**EXERCISE DETAILS:**
Reproduce every record precisely, leaving no line out.

(Stored dataset items)
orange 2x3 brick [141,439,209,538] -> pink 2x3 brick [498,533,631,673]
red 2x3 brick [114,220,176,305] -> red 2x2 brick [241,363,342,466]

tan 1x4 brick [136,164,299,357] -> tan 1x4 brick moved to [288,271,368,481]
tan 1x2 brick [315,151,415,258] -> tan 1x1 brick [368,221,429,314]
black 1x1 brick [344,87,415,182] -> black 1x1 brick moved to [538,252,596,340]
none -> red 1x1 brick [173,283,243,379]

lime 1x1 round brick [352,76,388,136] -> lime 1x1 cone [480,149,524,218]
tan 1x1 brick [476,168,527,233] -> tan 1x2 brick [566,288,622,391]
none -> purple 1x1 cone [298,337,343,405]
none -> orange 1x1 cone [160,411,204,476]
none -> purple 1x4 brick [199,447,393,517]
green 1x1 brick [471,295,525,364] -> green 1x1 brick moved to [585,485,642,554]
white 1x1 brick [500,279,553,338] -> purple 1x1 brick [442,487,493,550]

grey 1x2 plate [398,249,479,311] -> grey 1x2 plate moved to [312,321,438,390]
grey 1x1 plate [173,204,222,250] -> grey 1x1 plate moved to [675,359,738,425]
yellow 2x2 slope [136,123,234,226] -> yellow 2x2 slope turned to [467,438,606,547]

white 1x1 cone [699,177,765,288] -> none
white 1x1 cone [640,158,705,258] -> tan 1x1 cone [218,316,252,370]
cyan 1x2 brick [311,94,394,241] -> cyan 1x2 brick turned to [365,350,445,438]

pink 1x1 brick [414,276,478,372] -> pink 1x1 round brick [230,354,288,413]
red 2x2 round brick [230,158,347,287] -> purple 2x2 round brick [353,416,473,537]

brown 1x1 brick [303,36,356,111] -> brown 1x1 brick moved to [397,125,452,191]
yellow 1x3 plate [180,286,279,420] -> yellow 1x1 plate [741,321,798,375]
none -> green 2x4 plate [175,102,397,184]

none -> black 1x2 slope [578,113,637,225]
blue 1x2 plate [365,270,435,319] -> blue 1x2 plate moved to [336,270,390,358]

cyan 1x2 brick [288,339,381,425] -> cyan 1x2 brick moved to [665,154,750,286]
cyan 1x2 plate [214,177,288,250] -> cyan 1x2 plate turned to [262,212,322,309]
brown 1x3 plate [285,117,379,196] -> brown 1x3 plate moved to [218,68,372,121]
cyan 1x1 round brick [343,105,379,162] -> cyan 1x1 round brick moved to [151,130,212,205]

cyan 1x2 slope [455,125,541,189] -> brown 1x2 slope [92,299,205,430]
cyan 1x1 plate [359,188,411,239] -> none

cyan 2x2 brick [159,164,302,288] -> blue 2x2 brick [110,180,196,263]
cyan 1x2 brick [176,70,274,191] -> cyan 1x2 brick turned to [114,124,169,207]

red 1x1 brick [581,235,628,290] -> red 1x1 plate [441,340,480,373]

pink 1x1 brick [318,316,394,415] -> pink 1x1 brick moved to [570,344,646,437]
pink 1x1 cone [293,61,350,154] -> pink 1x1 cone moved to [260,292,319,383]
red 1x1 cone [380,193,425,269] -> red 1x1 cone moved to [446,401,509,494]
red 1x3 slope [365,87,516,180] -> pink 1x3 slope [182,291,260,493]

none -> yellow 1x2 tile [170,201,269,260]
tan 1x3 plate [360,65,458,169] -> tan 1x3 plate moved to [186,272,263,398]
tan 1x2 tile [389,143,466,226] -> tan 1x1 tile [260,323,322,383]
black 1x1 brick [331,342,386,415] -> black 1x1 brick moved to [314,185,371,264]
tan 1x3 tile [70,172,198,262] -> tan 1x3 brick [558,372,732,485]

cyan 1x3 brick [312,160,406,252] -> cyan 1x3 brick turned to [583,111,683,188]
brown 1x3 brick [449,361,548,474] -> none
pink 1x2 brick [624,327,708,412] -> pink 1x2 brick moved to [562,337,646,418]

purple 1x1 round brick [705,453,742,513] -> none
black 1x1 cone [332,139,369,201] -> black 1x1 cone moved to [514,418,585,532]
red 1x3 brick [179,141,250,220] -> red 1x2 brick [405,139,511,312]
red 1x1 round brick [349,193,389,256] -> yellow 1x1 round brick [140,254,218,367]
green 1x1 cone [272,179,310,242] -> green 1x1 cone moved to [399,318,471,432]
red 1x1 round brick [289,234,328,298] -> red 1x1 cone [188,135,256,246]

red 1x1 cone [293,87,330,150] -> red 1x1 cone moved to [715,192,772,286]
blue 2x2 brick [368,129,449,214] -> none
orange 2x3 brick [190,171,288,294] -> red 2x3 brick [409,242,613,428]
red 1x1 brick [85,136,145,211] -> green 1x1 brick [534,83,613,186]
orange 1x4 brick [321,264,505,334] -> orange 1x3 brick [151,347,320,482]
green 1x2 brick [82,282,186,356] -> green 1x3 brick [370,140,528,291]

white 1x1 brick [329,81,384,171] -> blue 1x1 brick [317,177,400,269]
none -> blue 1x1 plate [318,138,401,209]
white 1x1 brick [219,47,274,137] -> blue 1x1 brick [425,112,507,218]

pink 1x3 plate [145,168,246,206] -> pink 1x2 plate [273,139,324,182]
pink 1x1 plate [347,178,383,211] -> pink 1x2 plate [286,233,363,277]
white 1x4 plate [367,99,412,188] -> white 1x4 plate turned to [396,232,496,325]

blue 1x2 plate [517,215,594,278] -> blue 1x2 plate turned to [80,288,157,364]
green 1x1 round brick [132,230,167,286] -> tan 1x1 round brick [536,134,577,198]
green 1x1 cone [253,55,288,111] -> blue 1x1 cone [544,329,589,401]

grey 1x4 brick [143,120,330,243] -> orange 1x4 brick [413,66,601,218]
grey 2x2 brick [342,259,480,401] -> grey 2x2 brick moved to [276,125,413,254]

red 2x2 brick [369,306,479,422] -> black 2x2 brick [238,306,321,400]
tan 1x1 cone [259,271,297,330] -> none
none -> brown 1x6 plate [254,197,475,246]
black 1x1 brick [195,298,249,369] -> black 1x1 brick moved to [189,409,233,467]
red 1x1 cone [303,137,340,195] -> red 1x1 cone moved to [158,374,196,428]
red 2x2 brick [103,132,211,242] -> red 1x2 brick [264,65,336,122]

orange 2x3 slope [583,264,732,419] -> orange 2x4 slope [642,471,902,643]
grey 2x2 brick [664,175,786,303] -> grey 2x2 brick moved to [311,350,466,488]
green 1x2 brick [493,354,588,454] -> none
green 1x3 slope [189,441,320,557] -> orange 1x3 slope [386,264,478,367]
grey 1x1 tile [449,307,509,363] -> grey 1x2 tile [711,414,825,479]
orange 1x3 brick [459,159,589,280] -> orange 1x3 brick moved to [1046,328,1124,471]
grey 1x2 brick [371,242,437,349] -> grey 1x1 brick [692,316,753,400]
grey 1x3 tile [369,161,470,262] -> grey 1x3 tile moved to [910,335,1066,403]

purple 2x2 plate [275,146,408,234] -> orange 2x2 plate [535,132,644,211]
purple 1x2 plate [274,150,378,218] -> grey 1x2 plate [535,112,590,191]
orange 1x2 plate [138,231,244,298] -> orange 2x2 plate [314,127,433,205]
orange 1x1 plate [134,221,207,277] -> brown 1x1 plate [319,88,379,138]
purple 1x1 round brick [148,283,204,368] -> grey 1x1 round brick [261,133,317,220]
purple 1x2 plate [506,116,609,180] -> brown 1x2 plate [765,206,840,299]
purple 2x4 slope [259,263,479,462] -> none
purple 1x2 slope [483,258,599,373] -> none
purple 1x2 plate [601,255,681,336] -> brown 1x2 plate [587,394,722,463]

**EXERCISE RESULT:**
orange 2x3 brick [141,439,209,538] -> pink 2x3 brick [498,533,631,673]
red 2x3 brick [114,220,176,305] -> red 2x2 brick [241,363,342,466]

tan 1x4 brick [136,164,299,357] -> tan 1x4 brick moved to [288,271,368,481]
tan 1x2 brick [315,151,415,258] -> tan 1x1 brick [368,221,429,314]
black 1x1 brick [344,87,415,182] -> black 1x1 brick moved to [538,252,596,340]
none -> red 1x1 brick [173,283,243,379]

lime 1x1 round brick [352,76,388,136] -> lime 1x1 cone [480,149,524,218]
tan 1x1 brick [476,168,527,233] -> tan 1x2 brick [566,288,622,391]
none -> purple 1x1 cone [298,337,343,405]
none -> orange 1x1 cone [160,411,204,476]
none -> purple 1x4 brick [199,447,393,517]
green 1x1 brick [471,295,525,364] -> green 1x1 brick moved to [585,485,642,554]
white 1x1 brick [500,279,553,338] -> purple 1x1 brick [442,487,493,550]

grey 1x2 plate [398,249,479,311] -> grey 1x2 plate moved to [312,321,438,390]
grey 1x1 plate [173,204,222,250] -> grey 1x1 plate moved to [675,359,738,425]
yellow 2x2 slope [136,123,234,226] -> yellow 2x2 slope turned to [467,438,606,547]

white 1x1 cone [699,177,765,288] -> none
white 1x1 cone [640,158,705,258] -> tan 1x1 cone [218,316,252,370]
cyan 1x2 brick [311,94,394,241] -> cyan 1x2 brick turned to [365,350,445,438]

pink 1x1 brick [414,276,478,372] -> pink 1x1 round brick [230,354,288,413]
red 2x2 round brick [230,158,347,287] -> purple 2x2 round brick [353,416,473,537]

brown 1x1 brick [303,36,356,111] -> brown 1x1 brick moved to [397,125,452,191]
yellow 1x3 plate [180,286,279,420] -> yellow 1x1 plate [741,321,798,375]
none -> green 2x4 plate [175,102,397,184]

none -> black 1x2 slope [578,113,637,225]
blue 1x2 plate [365,270,435,319] -> blue 1x2 plate moved to [336,270,390,358]

cyan 1x2 brick [288,339,381,425] -> cyan 1x2 brick moved to [665,154,750,286]
cyan 1x2 plate [214,177,288,250] -> cyan 1x2 plate turned to [262,212,322,309]
brown 1x3 plate [285,117,379,196] -> brown 1x3 plate moved to [218,68,372,121]
cyan 1x1 round brick [343,105,379,162] -> cyan 1x1 round brick moved to [151,130,212,205]

cyan 1x2 slope [455,125,541,189] -> brown 1x2 slope [92,299,205,430]
cyan 1x1 plate [359,188,411,239] -> none

cyan 2x2 brick [159,164,302,288] -> blue 2x2 brick [110,180,196,263]
cyan 1x2 brick [176,70,274,191] -> cyan 1x2 brick turned to [114,124,169,207]

red 1x1 brick [581,235,628,290] -> red 1x1 plate [441,340,480,373]

pink 1x1 brick [318,316,394,415] -> pink 1x1 brick moved to [570,344,646,437]
pink 1x1 cone [293,61,350,154] -> pink 1x1 cone moved to [260,292,319,383]
red 1x1 cone [380,193,425,269] -> red 1x1 cone moved to [446,401,509,494]
red 1x3 slope [365,87,516,180] -> pink 1x3 slope [182,291,260,493]

none -> yellow 1x2 tile [170,201,269,260]
tan 1x3 plate [360,65,458,169] -> tan 1x3 plate moved to [186,272,263,398]
tan 1x2 tile [389,143,466,226] -> tan 1x1 tile [260,323,322,383]
black 1x1 brick [331,342,386,415] -> black 1x1 brick moved to [314,185,371,264]
tan 1x3 tile [70,172,198,262] -> tan 1x3 brick [558,372,732,485]

cyan 1x3 brick [312,160,406,252] -> cyan 1x3 brick turned to [583,111,683,188]
brown 1x3 brick [449,361,548,474] -> none
pink 1x2 brick [624,327,708,412] -> pink 1x2 brick moved to [562,337,646,418]

purple 1x1 round brick [705,453,742,513] -> none
black 1x1 cone [332,139,369,201] -> black 1x1 cone moved to [514,418,585,532]
red 1x3 brick [179,141,250,220] -> red 1x2 brick [405,139,511,312]
red 1x1 round brick [349,193,389,256] -> yellow 1x1 round brick [140,254,218,367]
green 1x1 cone [272,179,310,242] -> green 1x1 cone moved to [399,318,471,432]
red 1x1 round brick [289,234,328,298] -> red 1x1 cone [188,135,256,246]

red 1x1 cone [293,87,330,150] -> red 1x1 cone moved to [715,192,772,286]
blue 2x2 brick [368,129,449,214] -> none
orange 2x3 brick [190,171,288,294] -> red 2x3 brick [409,242,613,428]
red 1x1 brick [85,136,145,211] -> green 1x1 brick [534,83,613,186]
orange 1x4 brick [321,264,505,334] -> orange 1x3 brick [151,347,320,482]
green 1x2 brick [82,282,186,356] -> green 1x3 brick [370,140,528,291]

white 1x1 brick [329,81,384,171] -> blue 1x1 brick [317,177,400,269]
none -> blue 1x1 plate [318,138,401,209]
white 1x1 brick [219,47,274,137] -> blue 1x1 brick [425,112,507,218]

pink 1x3 plate [145,168,246,206] -> pink 1x2 plate [273,139,324,182]
pink 1x1 plate [347,178,383,211] -> pink 1x2 plate [286,233,363,277]
white 1x4 plate [367,99,412,188] -> white 1x4 plate turned to [396,232,496,325]

blue 1x2 plate [517,215,594,278] -> blue 1x2 plate turned to [80,288,157,364]
green 1x1 round brick [132,230,167,286] -> tan 1x1 round brick [536,134,577,198]
green 1x1 cone [253,55,288,111] -> blue 1x1 cone [544,329,589,401]

grey 1x4 brick [143,120,330,243] -> orange 1x4 brick [413,66,601,218]
grey 2x2 brick [342,259,480,401] -> grey 2x2 brick moved to [276,125,413,254]

red 2x2 brick [369,306,479,422] -> black 2x2 brick [238,306,321,400]
tan 1x1 cone [259,271,297,330] -> none
none -> brown 1x6 plate [254,197,475,246]
black 1x1 brick [195,298,249,369] -> black 1x1 brick moved to [189,409,233,467]
red 1x1 cone [303,137,340,195] -> red 1x1 cone moved to [158,374,196,428]
red 2x2 brick [103,132,211,242] -> red 1x2 brick [264,65,336,122]

orange 2x3 slope [583,264,732,419] -> orange 2x4 slope [642,471,902,643]
grey 2x2 brick [664,175,786,303] -> grey 2x2 brick moved to [311,350,466,488]
green 1x2 brick [493,354,588,454] -> none
green 1x3 slope [189,441,320,557] -> orange 1x3 slope [386,264,478,367]
grey 1x1 tile [449,307,509,363] -> grey 1x2 tile [711,414,825,479]
orange 1x3 brick [459,159,589,280] -> orange 1x3 brick moved to [1046,328,1124,471]
grey 1x2 brick [371,242,437,349] -> grey 1x1 brick [692,316,753,400]
grey 1x3 tile [369,161,470,262] -> grey 1x3 tile moved to [910,335,1066,403]

purple 2x2 plate [275,146,408,234] -> orange 2x2 plate [535,132,644,211]
purple 1x2 plate [274,150,378,218] -> grey 1x2 plate [535,112,590,191]
orange 1x2 plate [138,231,244,298] -> orange 2x2 plate [314,127,433,205]
orange 1x1 plate [134,221,207,277] -> brown 1x1 plate [319,88,379,138]
purple 1x1 round brick [148,283,204,368] -> grey 1x1 round brick [261,133,317,220]
purple 1x2 plate [506,116,609,180] -> brown 1x2 plate [765,206,840,299]
purple 2x4 slope [259,263,479,462] -> none
purple 1x2 slope [483,258,599,373] -> none
purple 1x2 plate [601,255,681,336] -> brown 1x2 plate [587,394,722,463]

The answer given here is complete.